Detected change data
◆ ◆ ◆ ◆

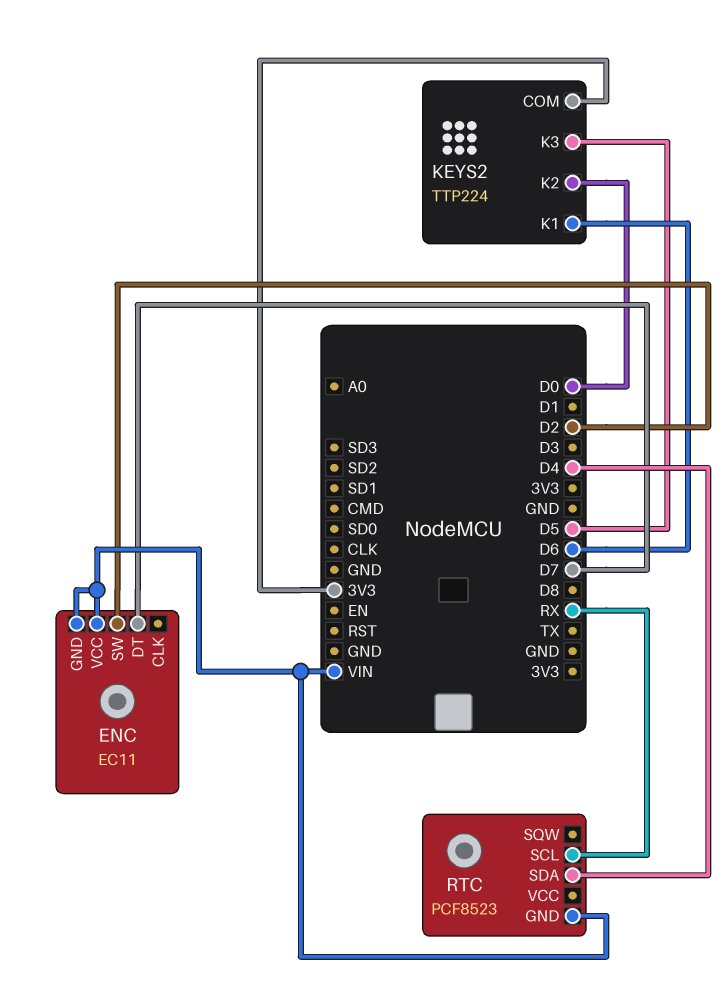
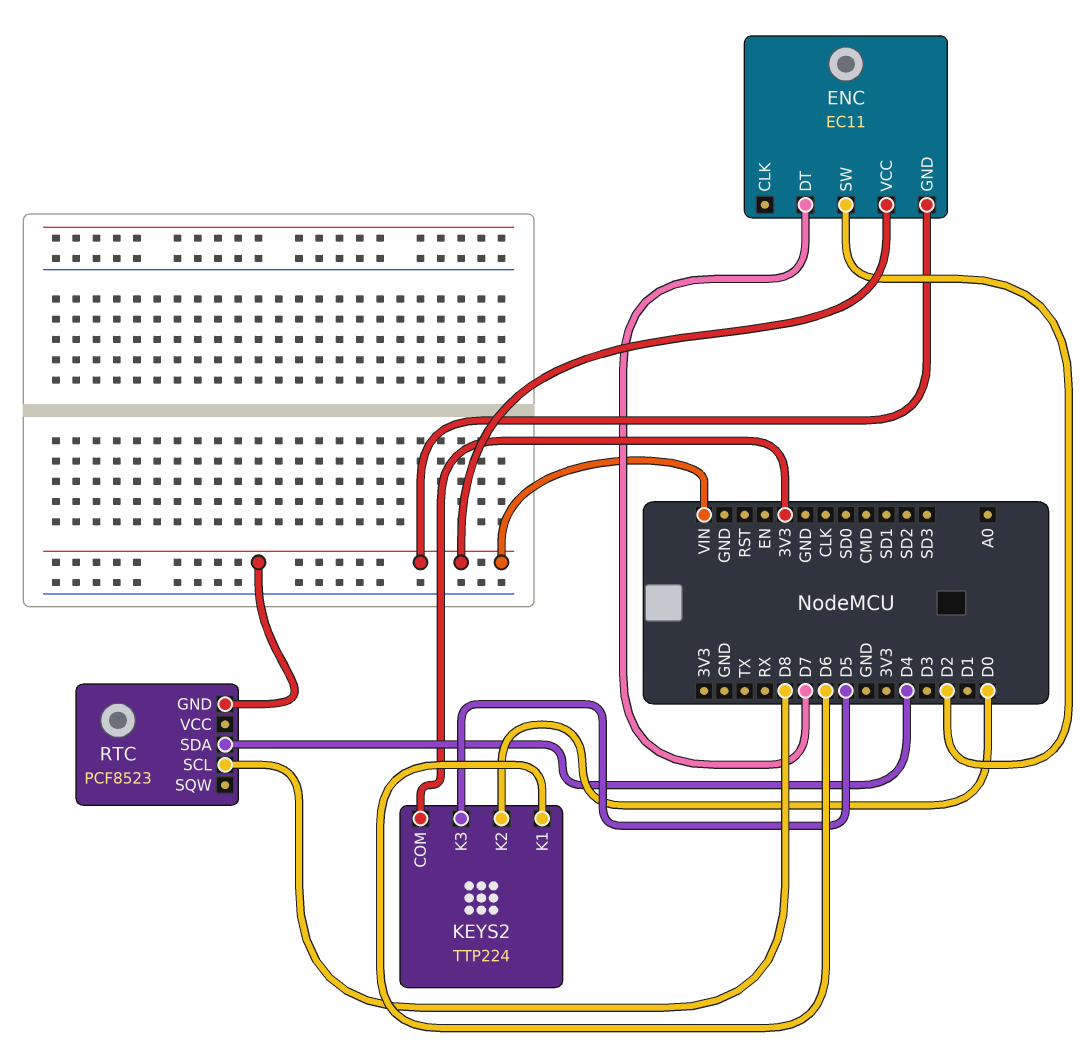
RTC pin SCL: RX -> D8

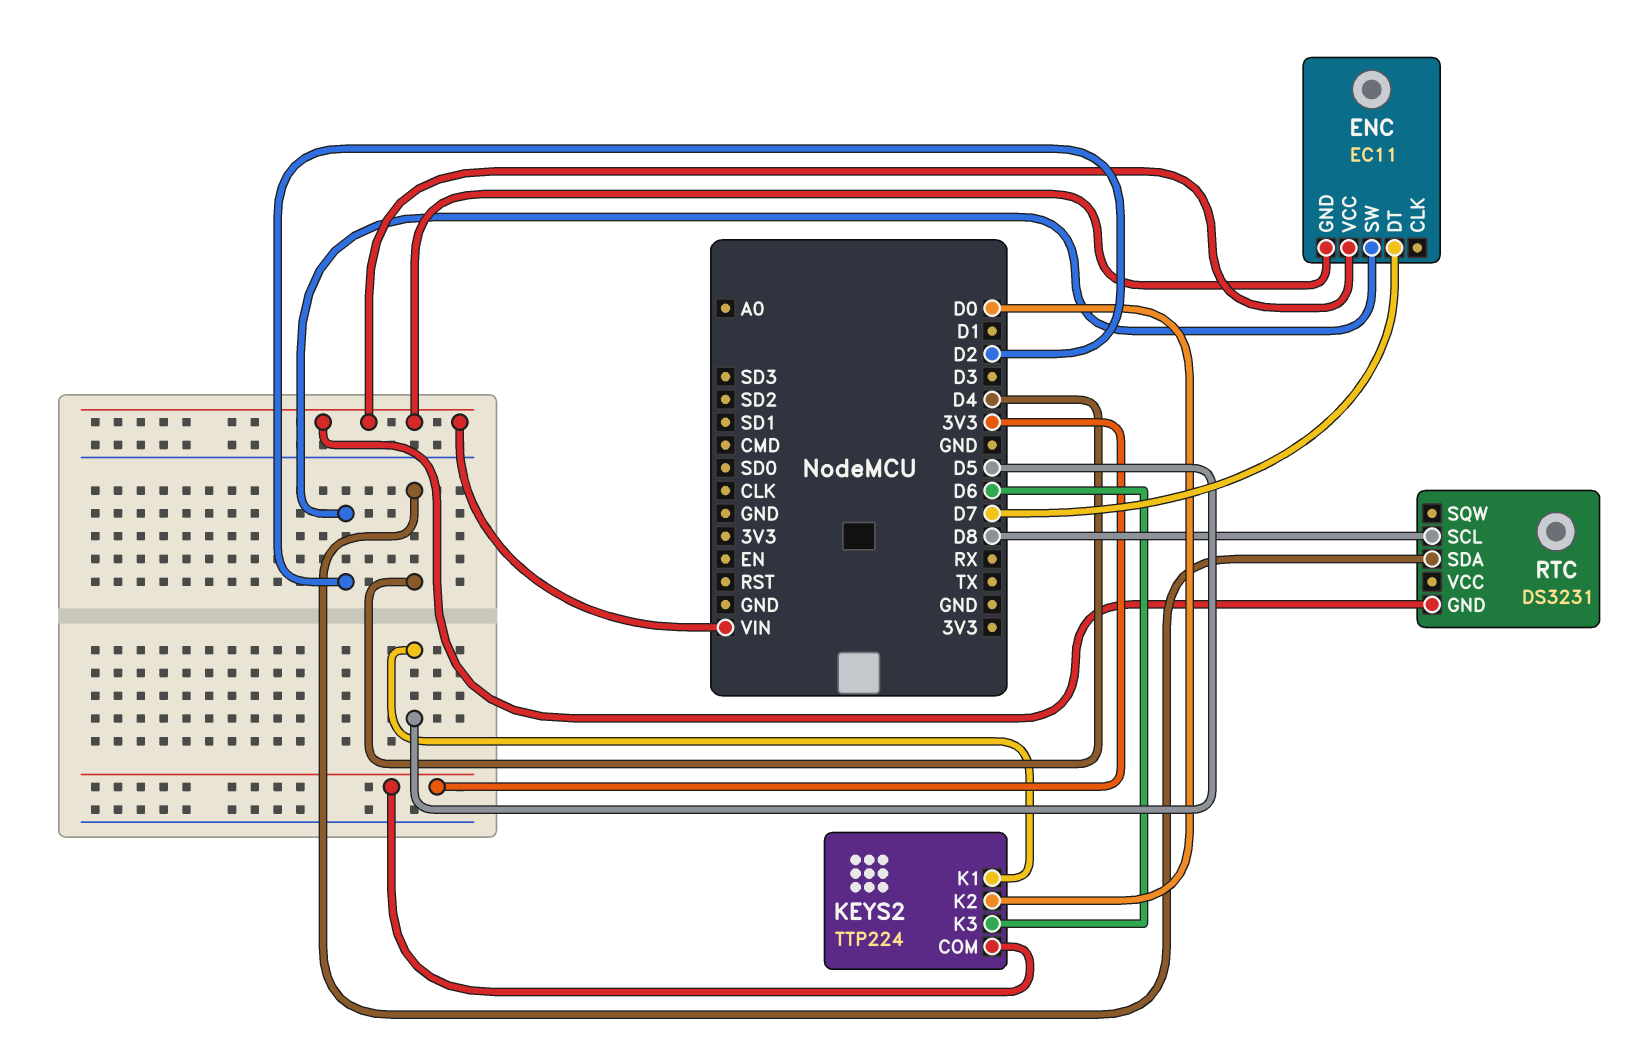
KEYS2 pin K1: D6 -> D5
KEYS2 pin K3: D5 -> D6
RTC: PCF8523 -> DS3231

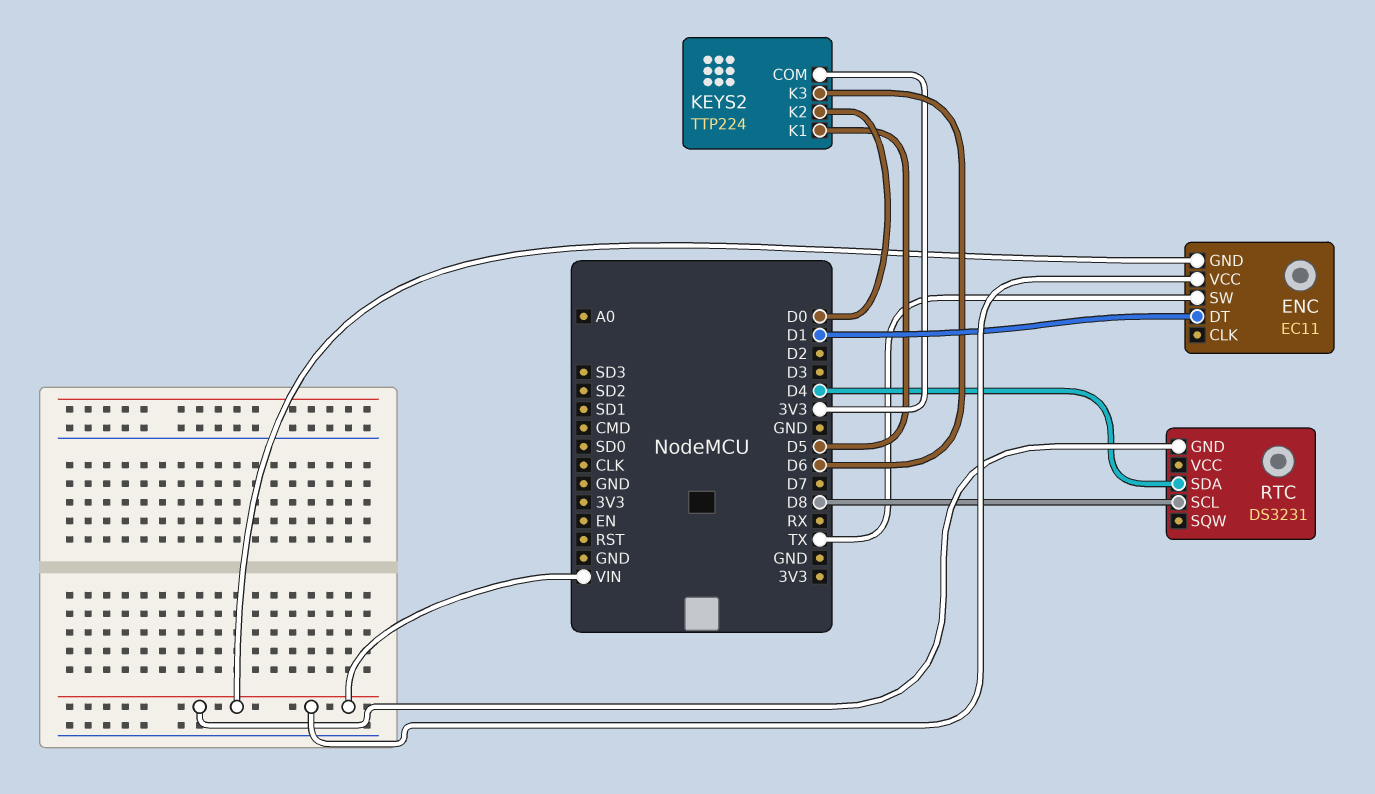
ENC pin DT: D7 -> D1
ENC pin SW: D2 -> TX

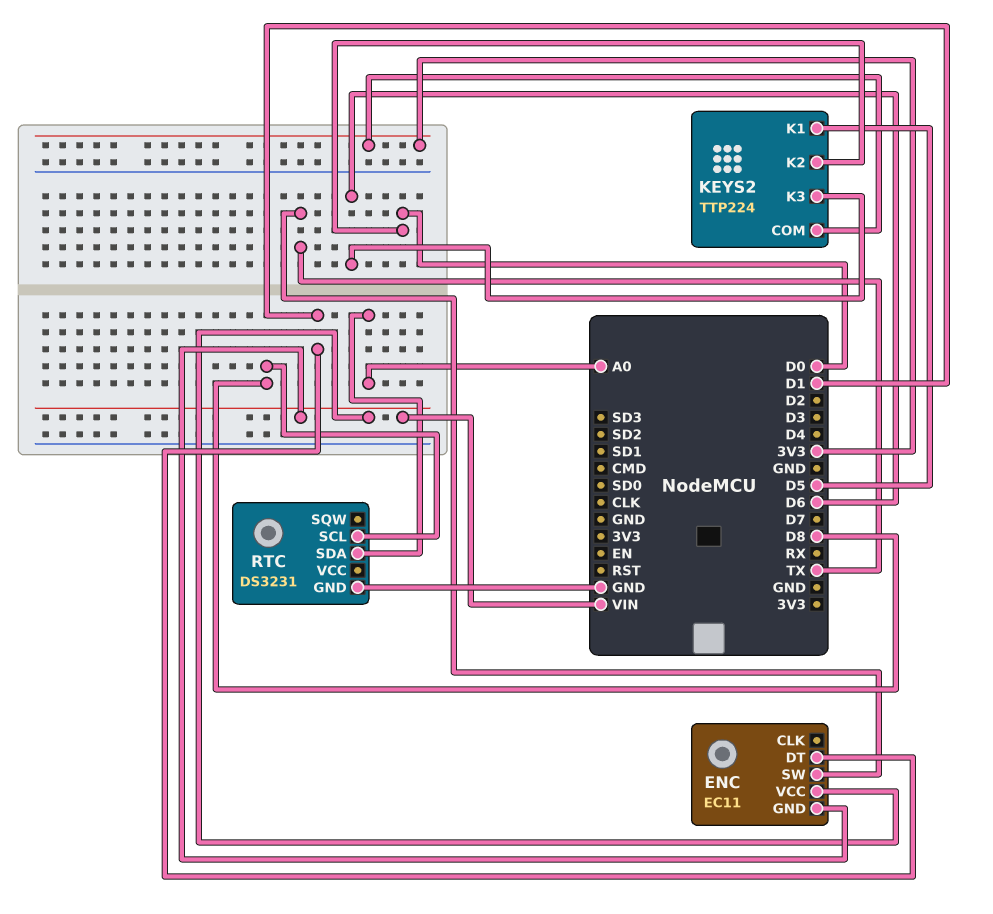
RTC pin GND: VIN -> GND
RTC pin SDA: D4 -> A0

◆ ◆ ◆ ◆

■ TASK BRIEF ■
Output all the data above verbatim, leaving out images.

■ WRITTEN SOLUTION ■
RTC pin SCL: RX -> D8

KEYS2 pin K1: D6 -> D5
KEYS2 pin K3: D5 -> D6
RTC: PCF8523 -> DS3231

ENC pin DT: D7 -> D1
ENC pin SW: D2 -> TX

RTC pin GND: VIN -> GND
RTC pin SDA: D4 -> A0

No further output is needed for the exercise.